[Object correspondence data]
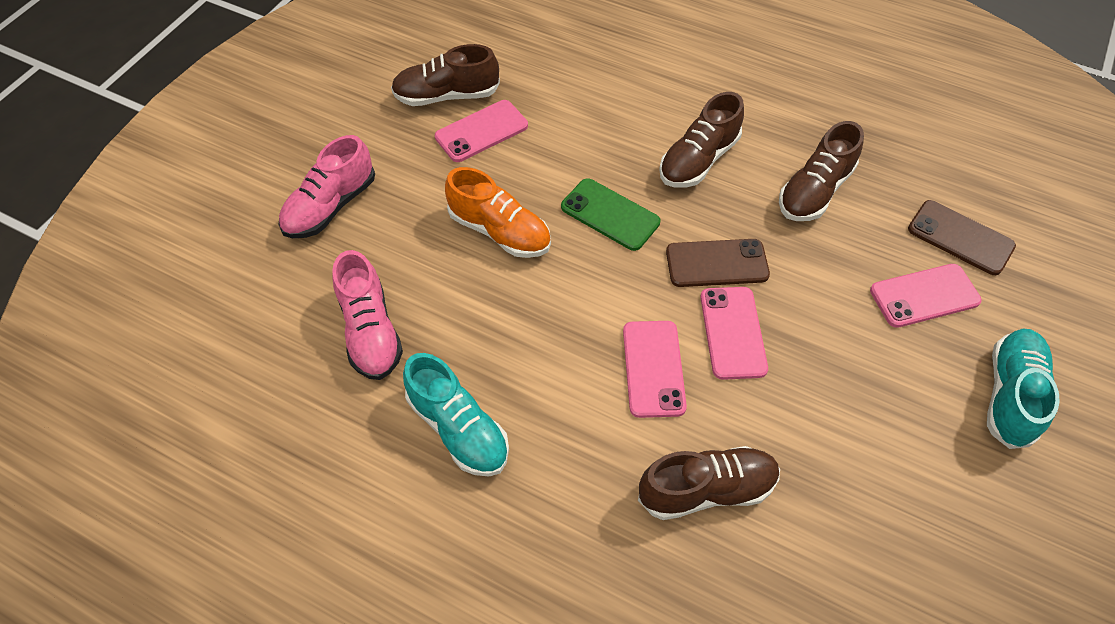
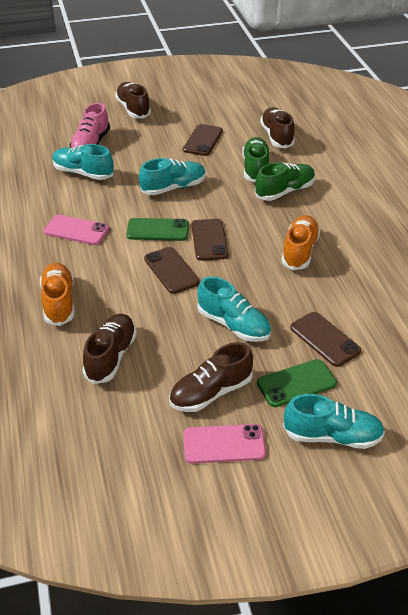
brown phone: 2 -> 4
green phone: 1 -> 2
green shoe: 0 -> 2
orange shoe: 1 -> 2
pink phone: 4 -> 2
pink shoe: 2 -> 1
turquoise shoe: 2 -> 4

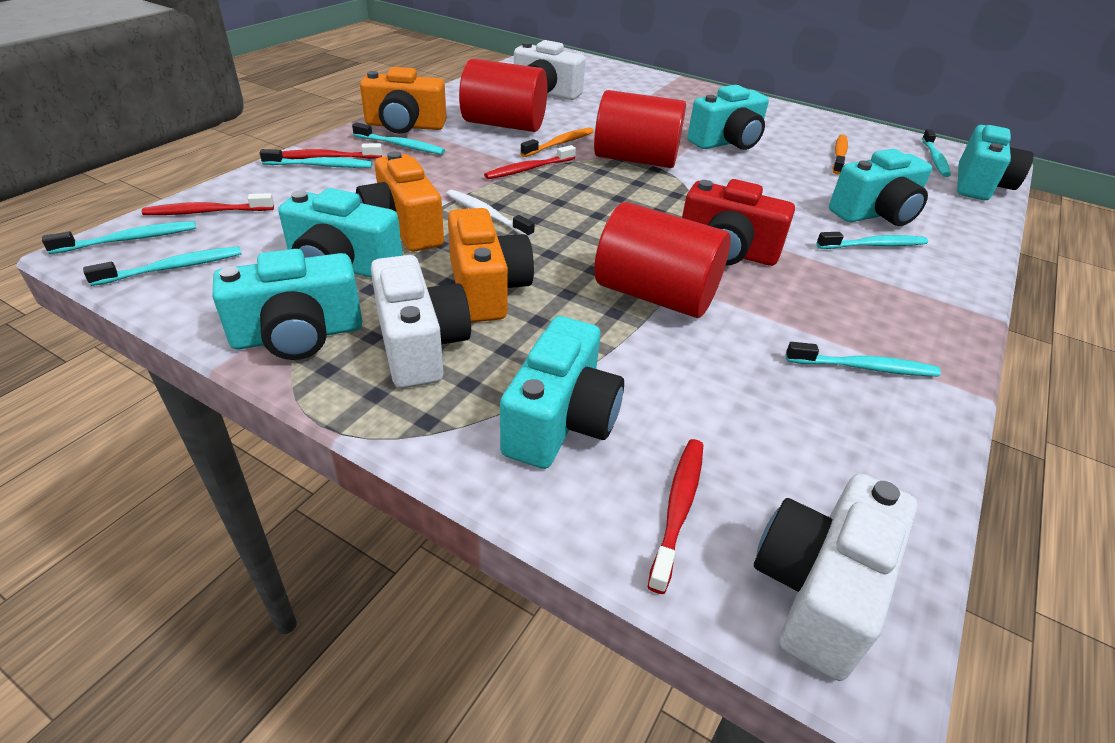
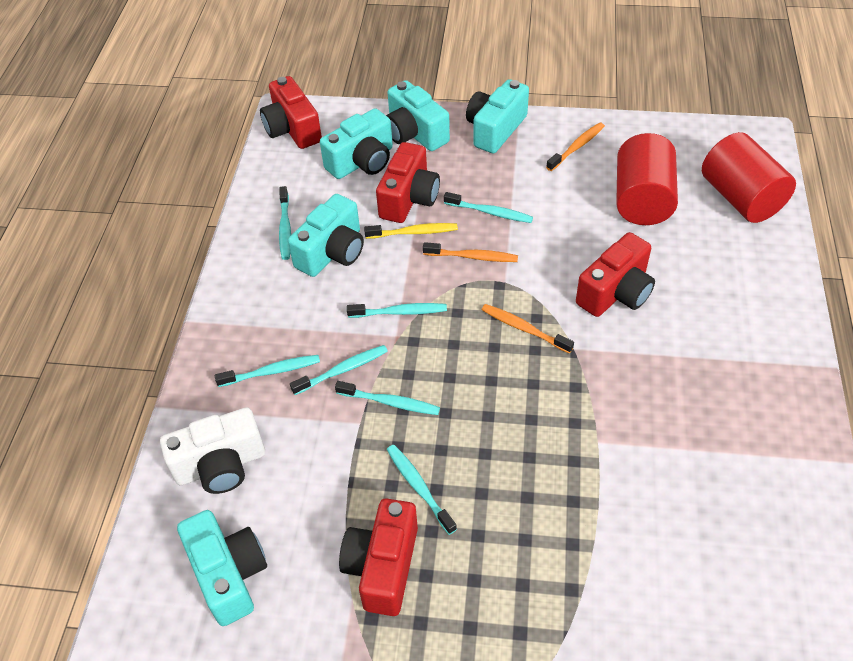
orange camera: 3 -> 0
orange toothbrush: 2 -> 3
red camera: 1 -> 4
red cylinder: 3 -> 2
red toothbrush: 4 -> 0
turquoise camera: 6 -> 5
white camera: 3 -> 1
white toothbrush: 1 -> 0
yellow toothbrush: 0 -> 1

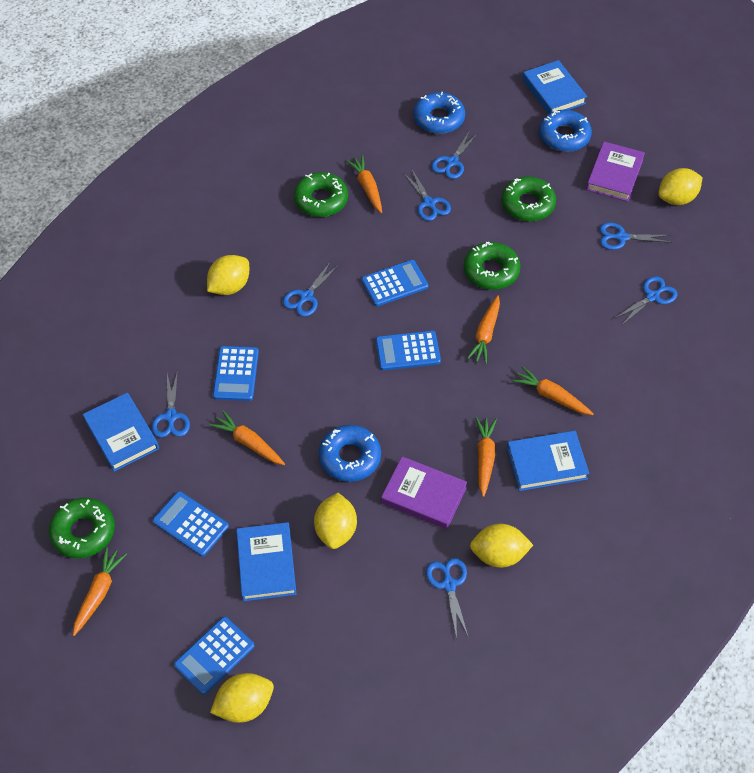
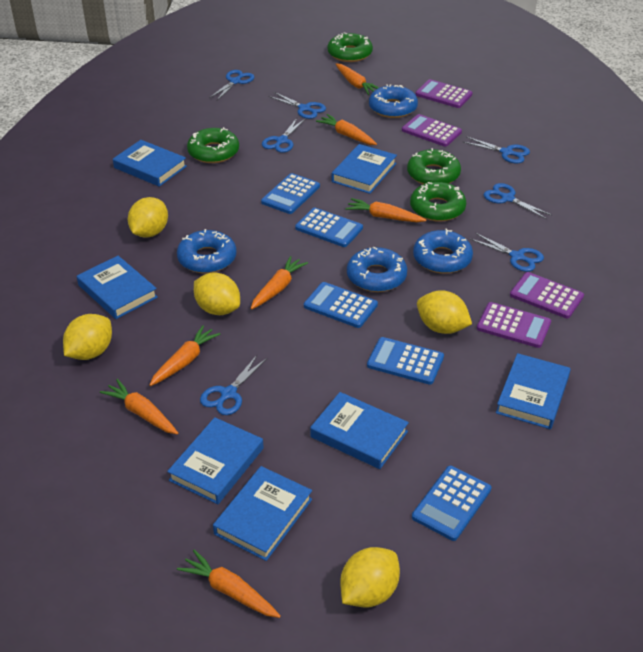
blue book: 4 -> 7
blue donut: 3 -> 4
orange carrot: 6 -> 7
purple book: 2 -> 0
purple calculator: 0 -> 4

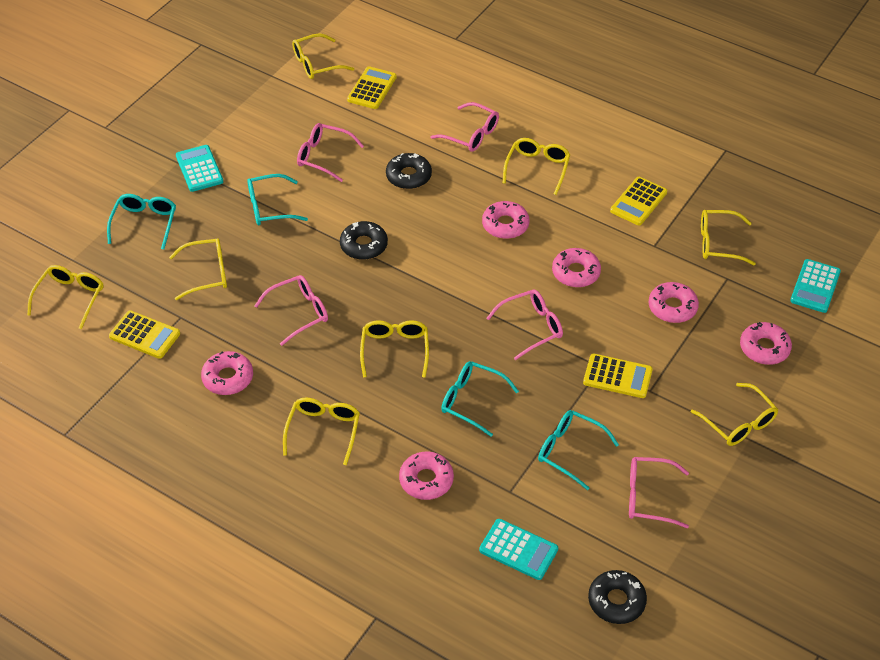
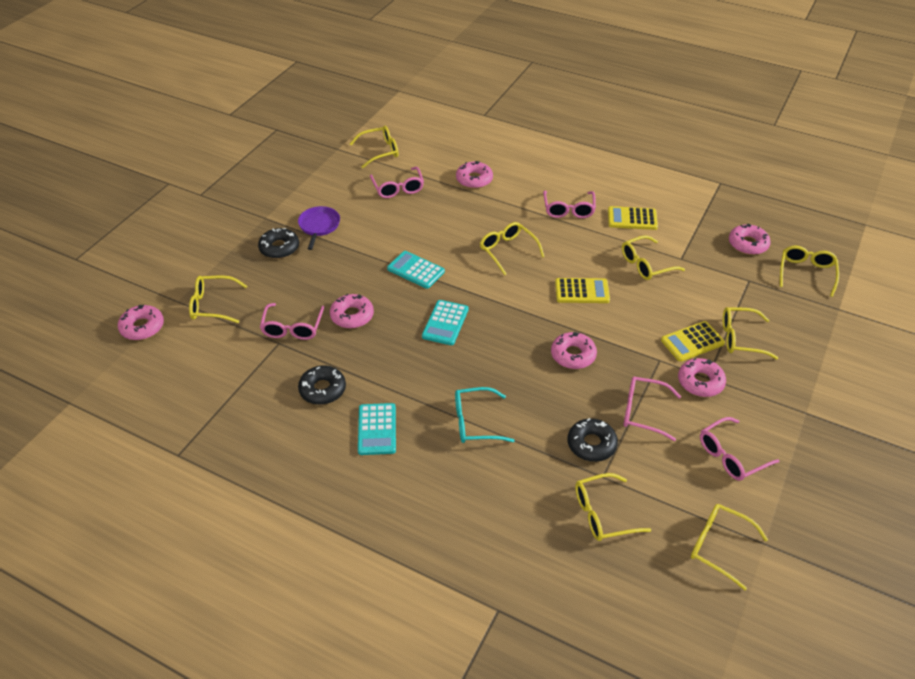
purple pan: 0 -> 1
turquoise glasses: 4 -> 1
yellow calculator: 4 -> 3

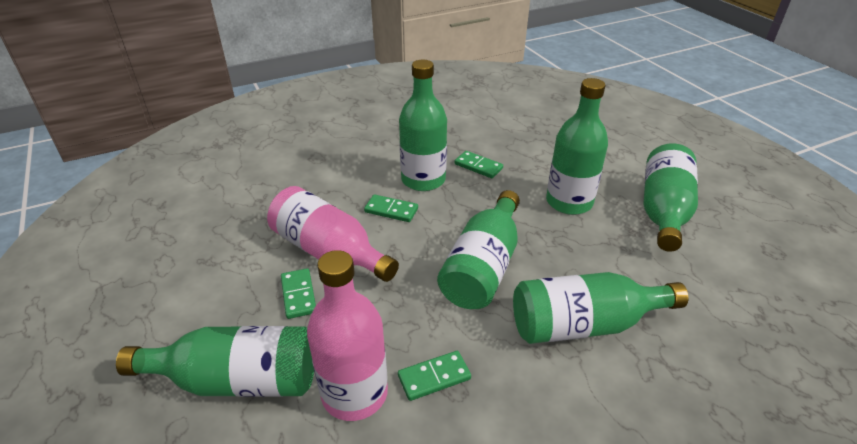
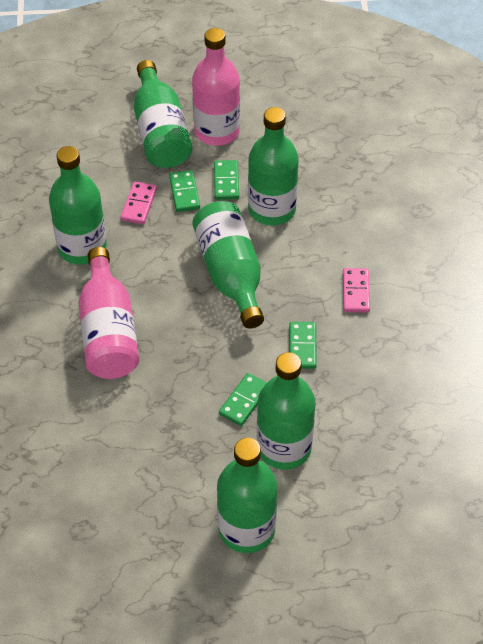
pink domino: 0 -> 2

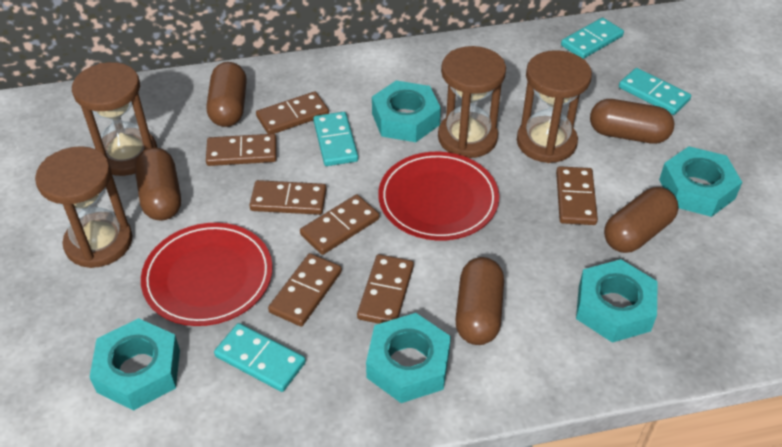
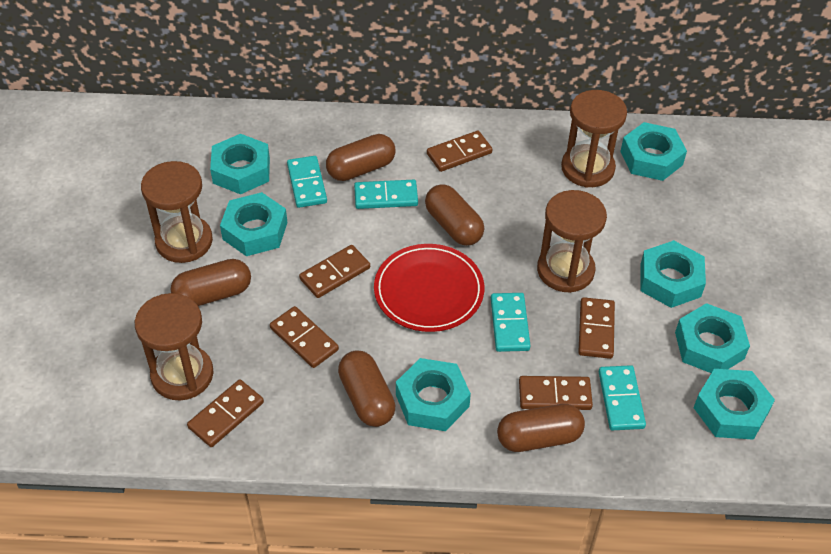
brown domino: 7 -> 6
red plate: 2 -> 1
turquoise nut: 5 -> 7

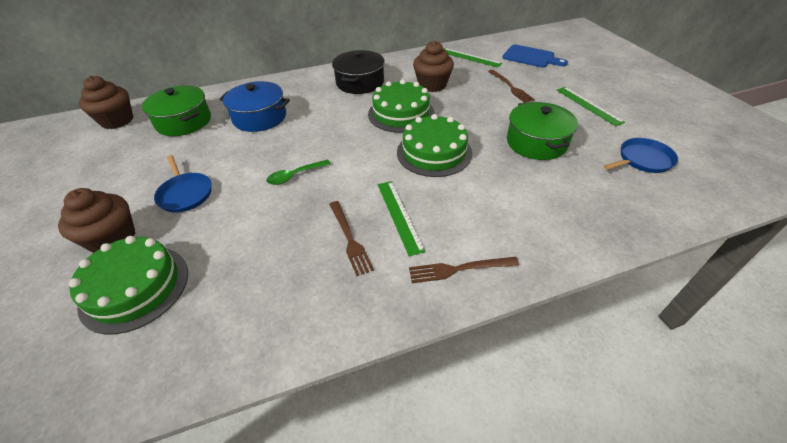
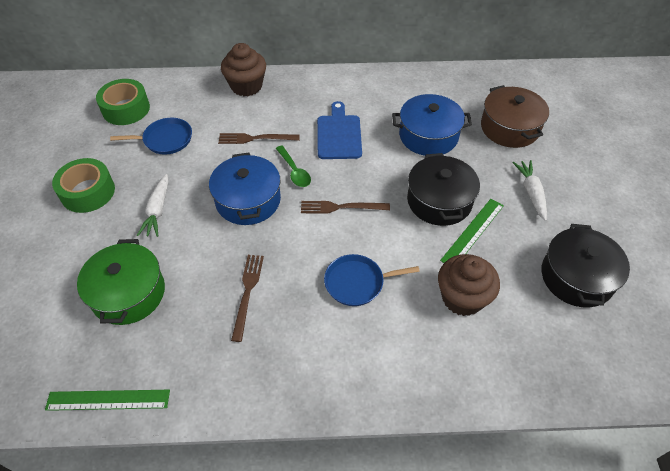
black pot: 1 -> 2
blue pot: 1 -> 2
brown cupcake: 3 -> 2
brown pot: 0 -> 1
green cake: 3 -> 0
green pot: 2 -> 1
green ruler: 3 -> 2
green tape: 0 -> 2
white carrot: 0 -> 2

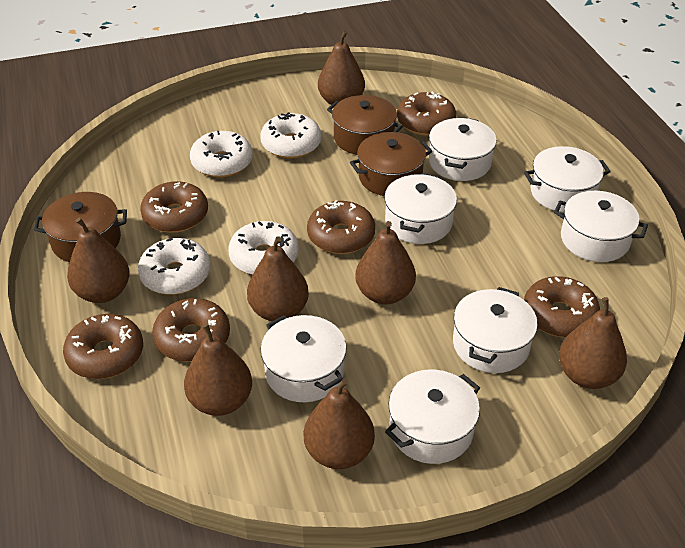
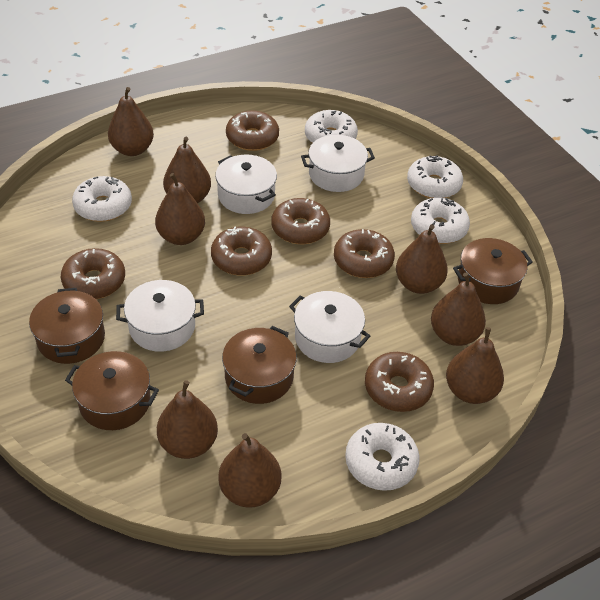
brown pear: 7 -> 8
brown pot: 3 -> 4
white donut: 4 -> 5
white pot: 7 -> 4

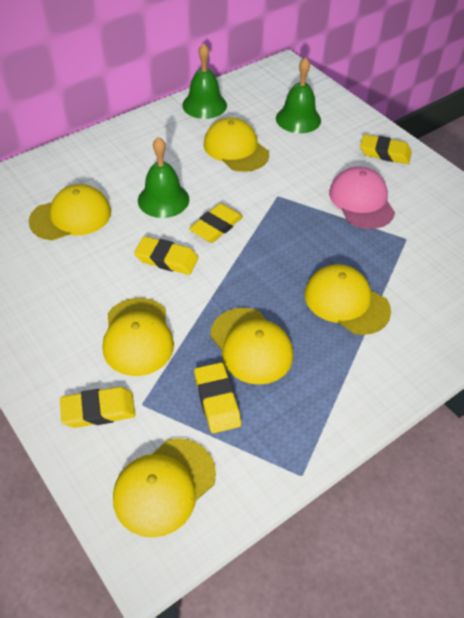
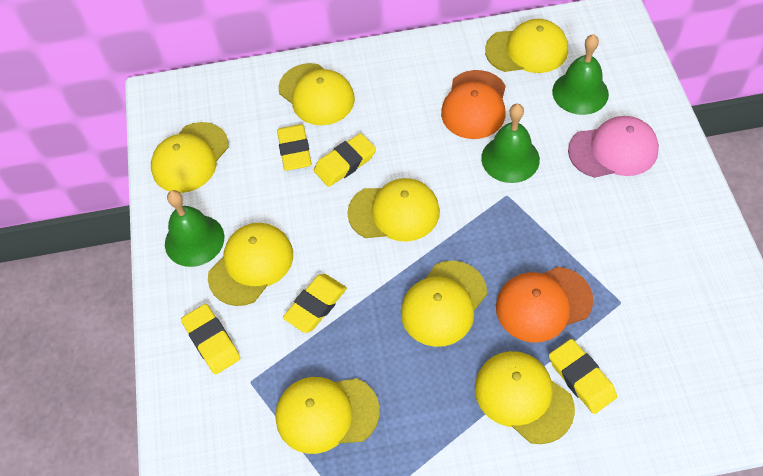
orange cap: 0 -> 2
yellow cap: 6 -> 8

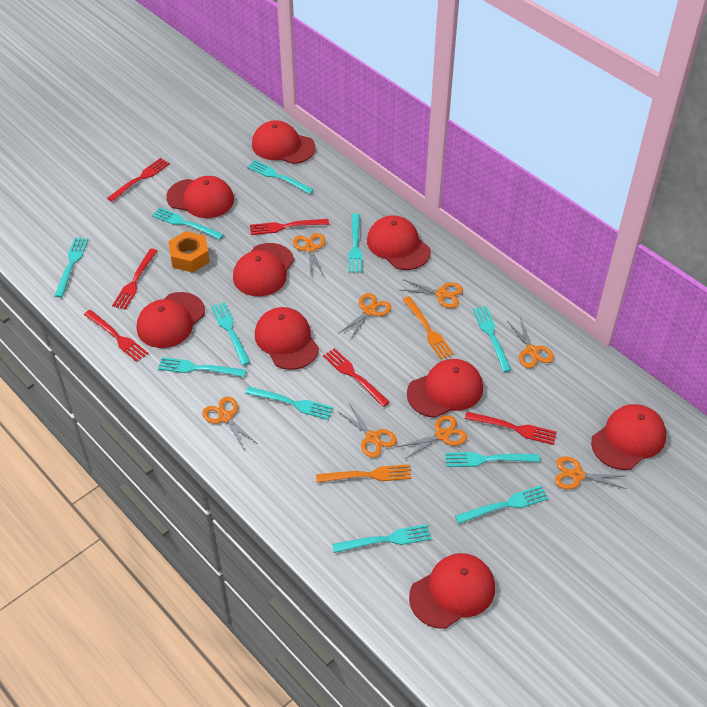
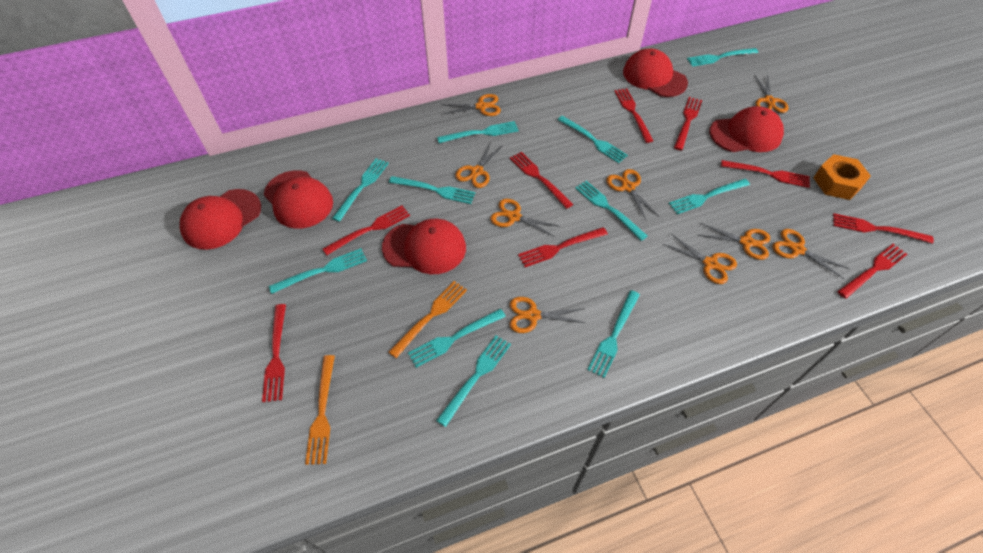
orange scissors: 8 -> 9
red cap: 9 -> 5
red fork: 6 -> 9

▶ What this task involves: Without the pictures, retype all of the data above exactly.

▶ Task answer:
brown phone: 2 -> 4
green phone: 1 -> 2
green shoe: 0 -> 2
orange shoe: 1 -> 2
pink phone: 4 -> 2
pink shoe: 2 -> 1
turquoise shoe: 2 -> 4

orange camera: 3 -> 0
orange toothbrush: 2 -> 3
red camera: 1 -> 4
red cylinder: 3 -> 2
red toothbrush: 4 -> 0
turquoise camera: 6 -> 5
white camera: 3 -> 1
white toothbrush: 1 -> 0
yellow toothbrush: 0 -> 1

blue book: 4 -> 7
blue donut: 3 -> 4
orange carrot: 6 -> 7
purple book: 2 -> 0
purple calculator: 0 -> 4

purple pan: 0 -> 1
turquoise glasses: 4 -> 1
yellow calculator: 4 -> 3

pink domino: 0 -> 2

brown domino: 7 -> 6
red plate: 2 -> 1
turquoise nut: 5 -> 7

black pot: 1 -> 2
blue pot: 1 -> 2
brown cupcake: 3 -> 2
brown pot: 0 -> 1
green cake: 3 -> 0
green pot: 2 -> 1
green ruler: 3 -> 2
green tape: 0 -> 2
white carrot: 0 -> 2

brown pear: 7 -> 8
brown pot: 3 -> 4
white donut: 4 -> 5
white pot: 7 -> 4

orange cap: 0 -> 2
yellow cap: 6 -> 8

orange scissors: 8 -> 9
red cap: 9 -> 5
red fork: 6 -> 9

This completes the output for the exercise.